Version difference data
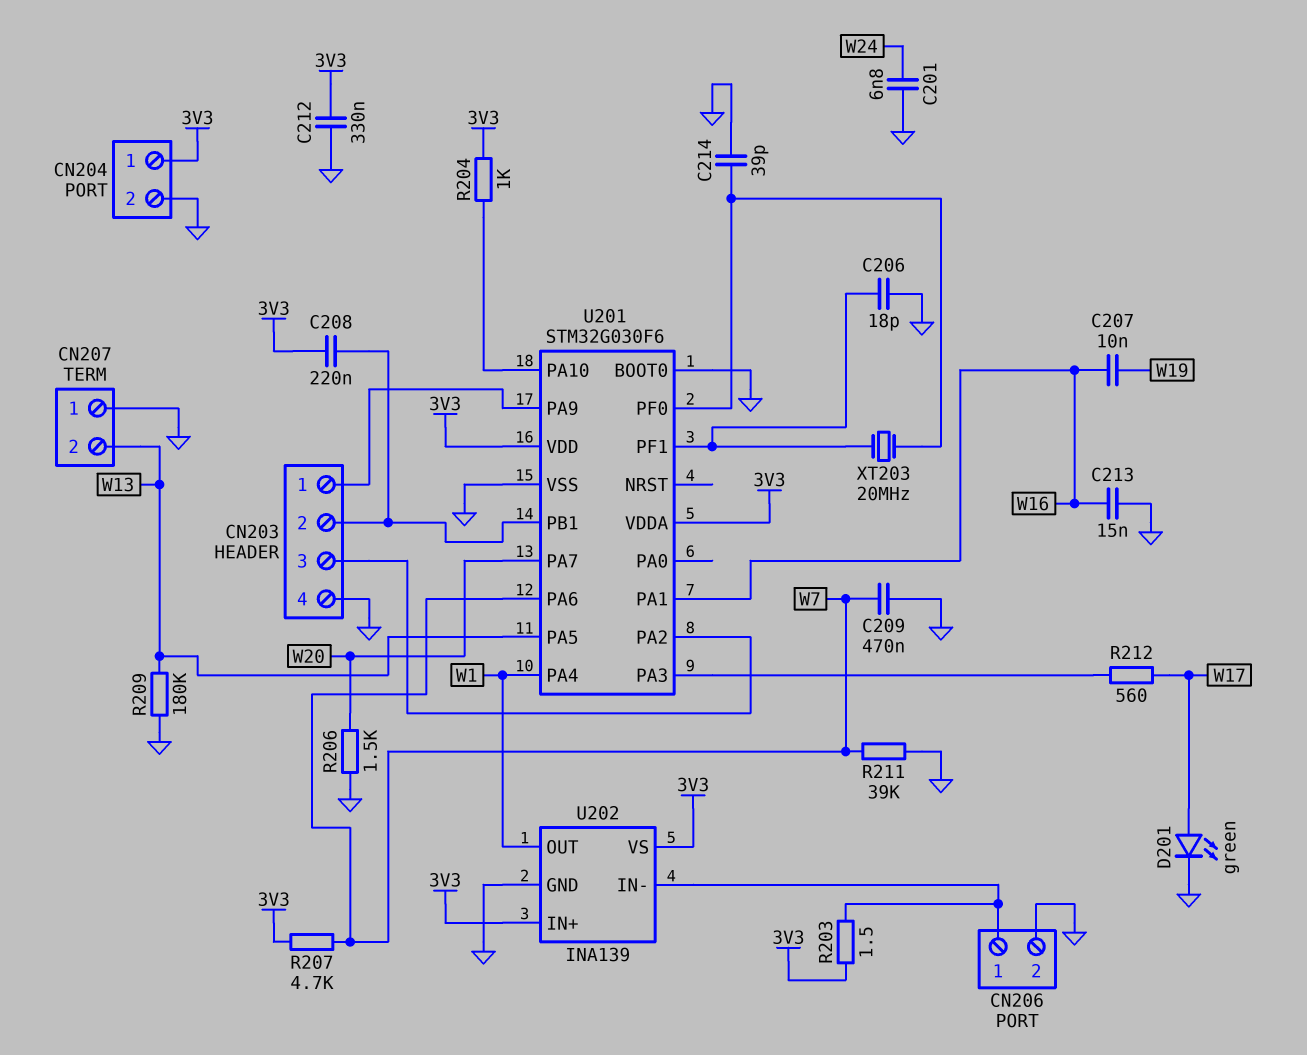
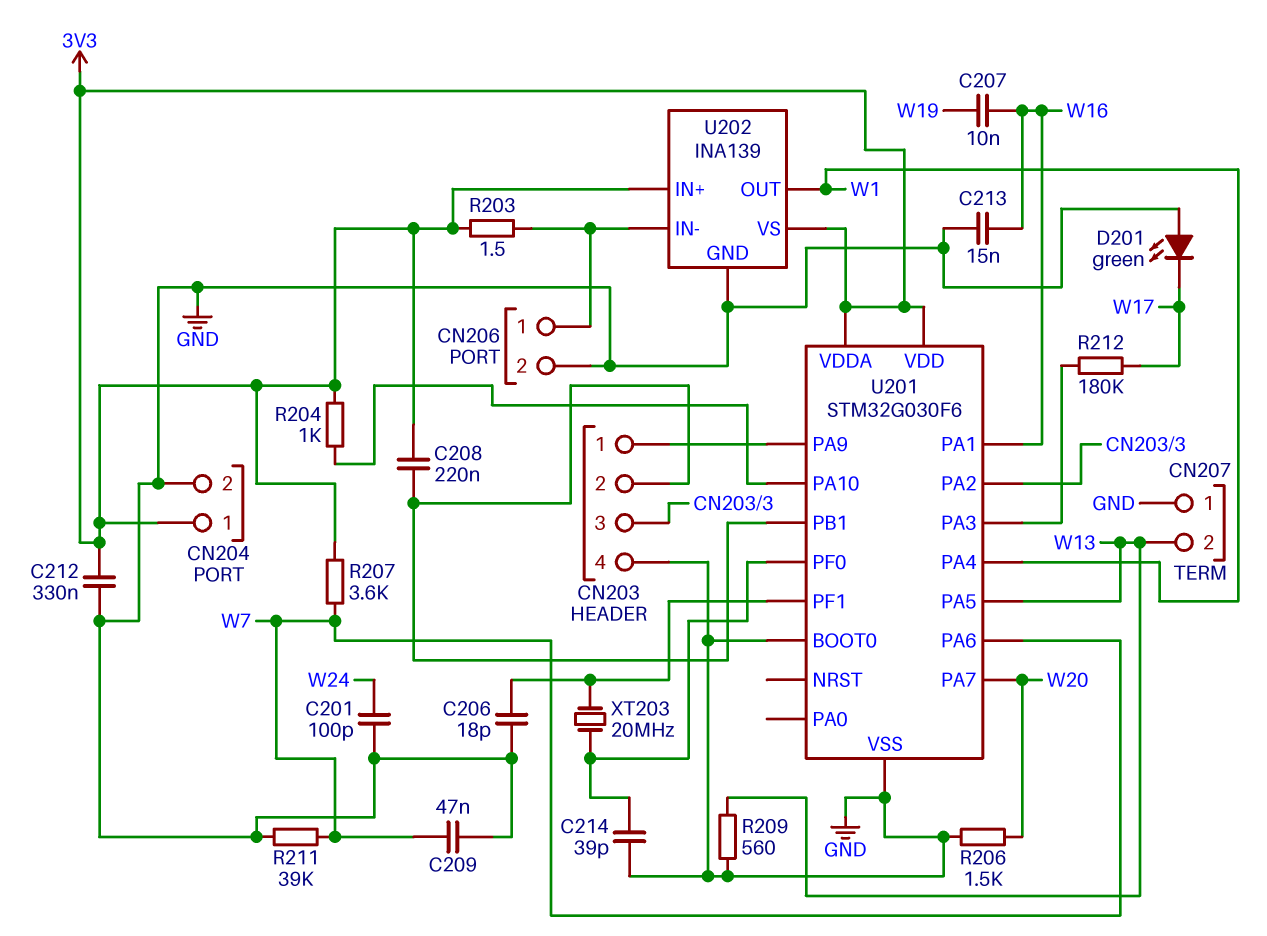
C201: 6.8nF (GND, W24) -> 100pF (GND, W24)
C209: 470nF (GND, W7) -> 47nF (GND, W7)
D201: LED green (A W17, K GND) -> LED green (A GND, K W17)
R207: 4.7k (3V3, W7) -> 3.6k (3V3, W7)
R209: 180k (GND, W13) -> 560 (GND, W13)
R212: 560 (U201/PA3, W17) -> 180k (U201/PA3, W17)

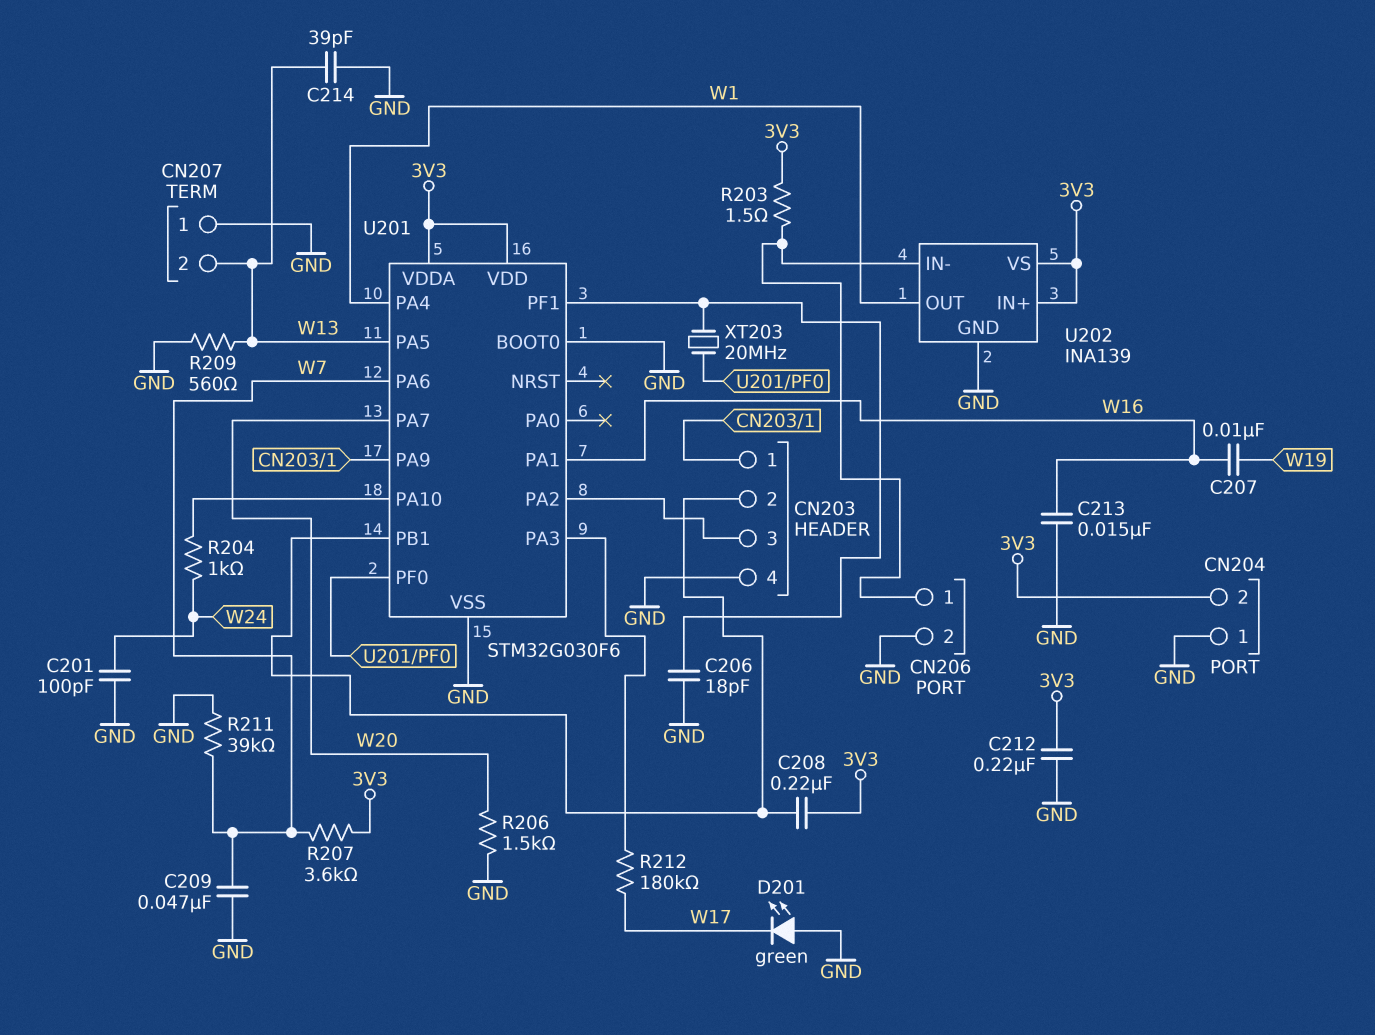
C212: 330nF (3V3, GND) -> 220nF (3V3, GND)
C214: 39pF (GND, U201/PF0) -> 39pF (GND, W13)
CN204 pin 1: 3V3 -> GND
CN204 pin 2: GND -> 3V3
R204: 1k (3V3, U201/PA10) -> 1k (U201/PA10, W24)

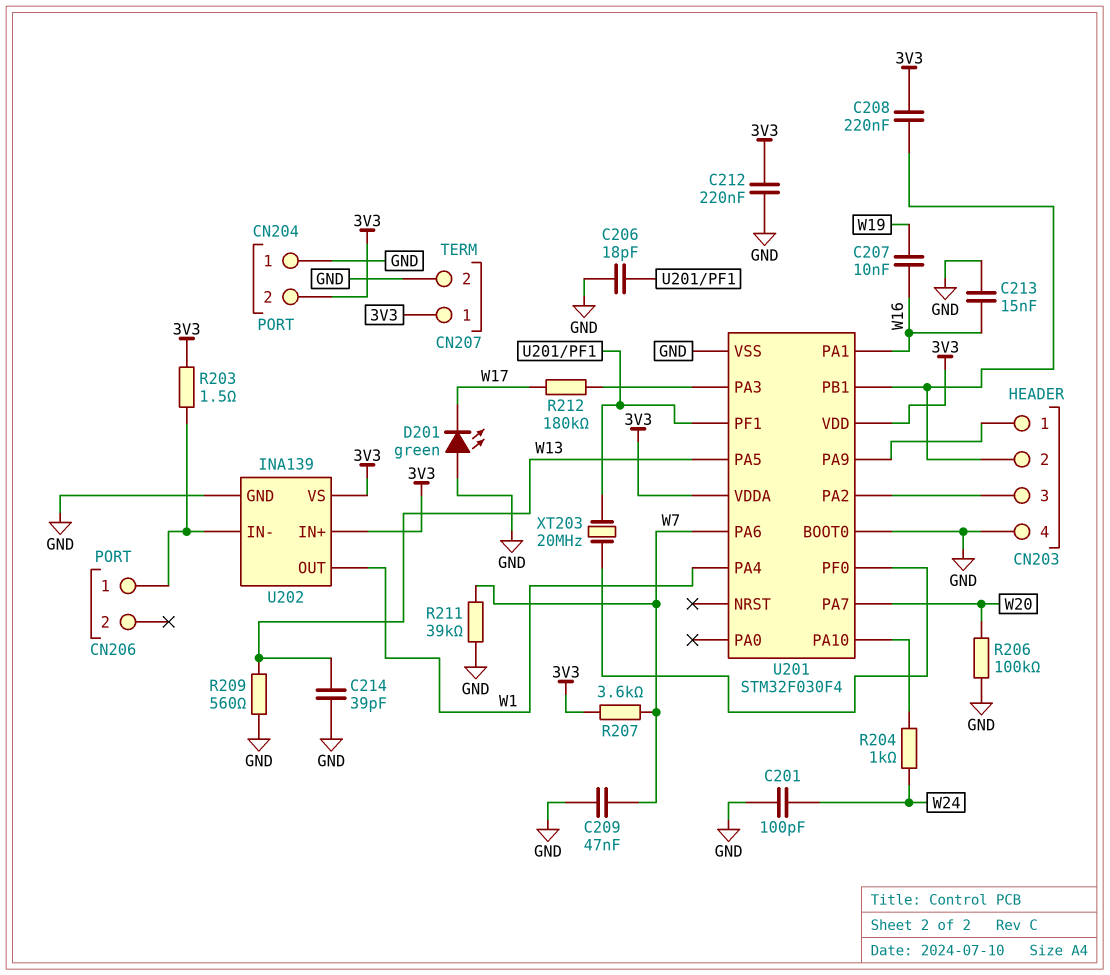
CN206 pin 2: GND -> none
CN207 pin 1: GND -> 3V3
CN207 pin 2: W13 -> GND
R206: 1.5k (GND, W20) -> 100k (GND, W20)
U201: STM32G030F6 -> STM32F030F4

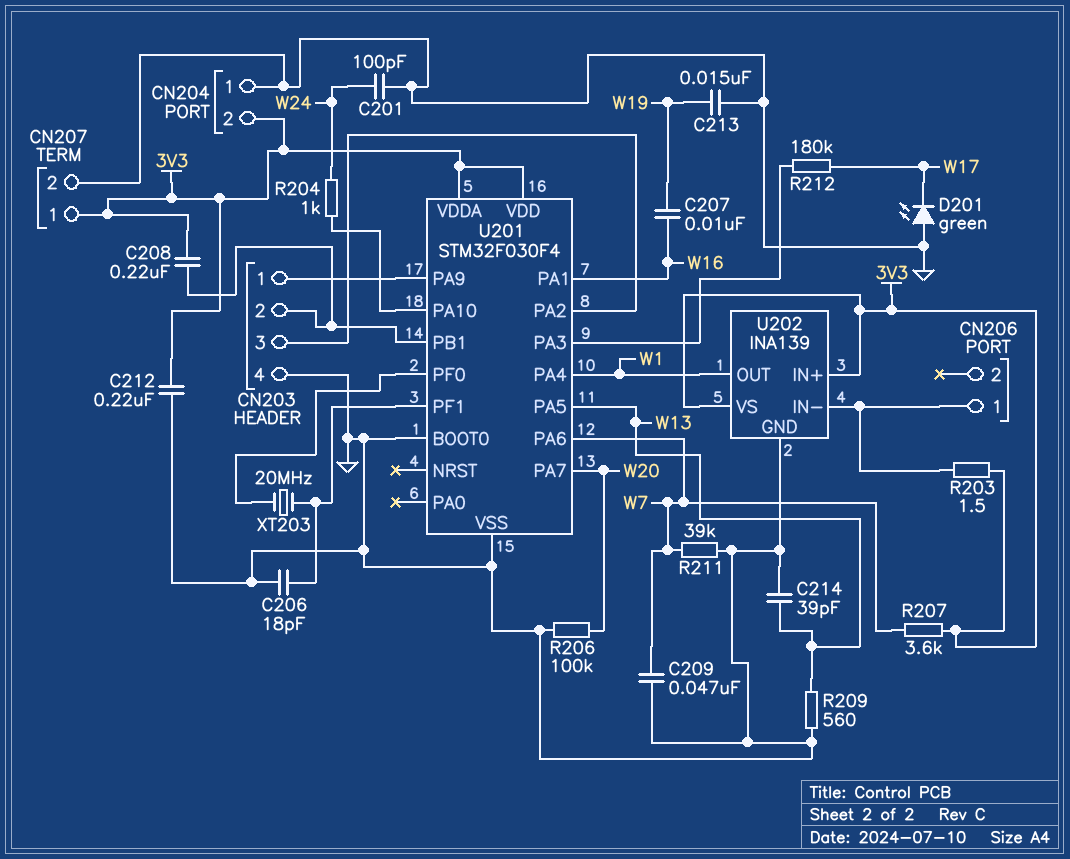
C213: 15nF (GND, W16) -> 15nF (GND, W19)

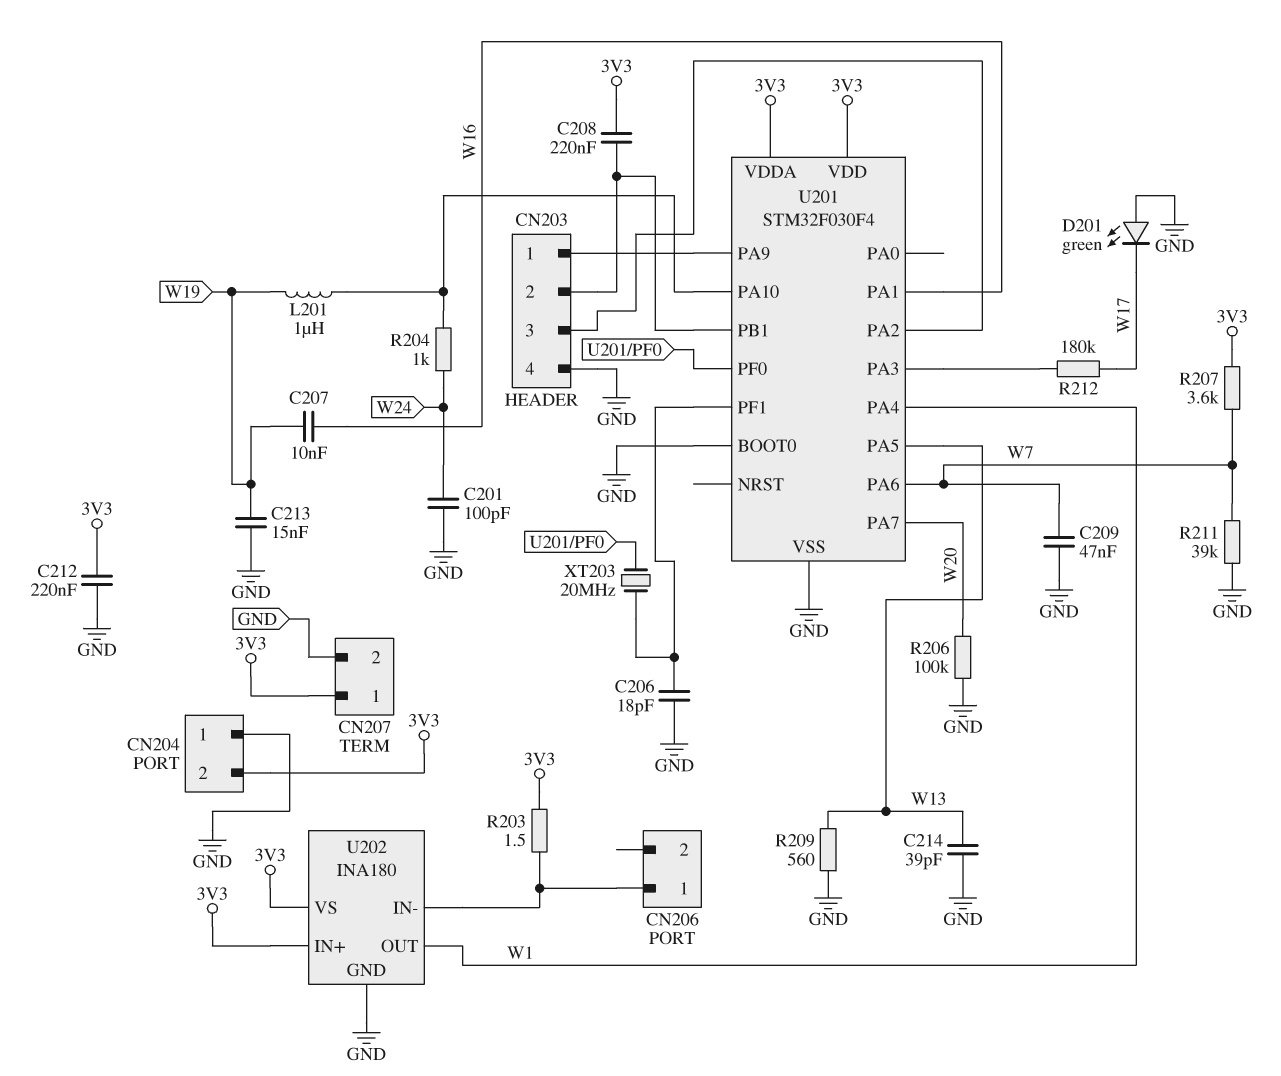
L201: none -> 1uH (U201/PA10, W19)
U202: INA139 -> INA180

...

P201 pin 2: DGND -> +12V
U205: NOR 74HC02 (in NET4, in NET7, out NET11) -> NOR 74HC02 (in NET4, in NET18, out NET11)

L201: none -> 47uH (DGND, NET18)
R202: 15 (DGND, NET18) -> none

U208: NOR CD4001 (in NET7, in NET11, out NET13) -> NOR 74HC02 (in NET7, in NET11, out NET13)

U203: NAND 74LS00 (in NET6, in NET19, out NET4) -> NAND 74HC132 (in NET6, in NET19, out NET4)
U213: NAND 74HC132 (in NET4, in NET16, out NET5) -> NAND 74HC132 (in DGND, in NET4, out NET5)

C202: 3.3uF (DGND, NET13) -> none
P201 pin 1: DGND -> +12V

(Work to be completed): Going line by line through the data, tally each one that includes the string "NAND", and answer with the tally only.

(Exercise result): 2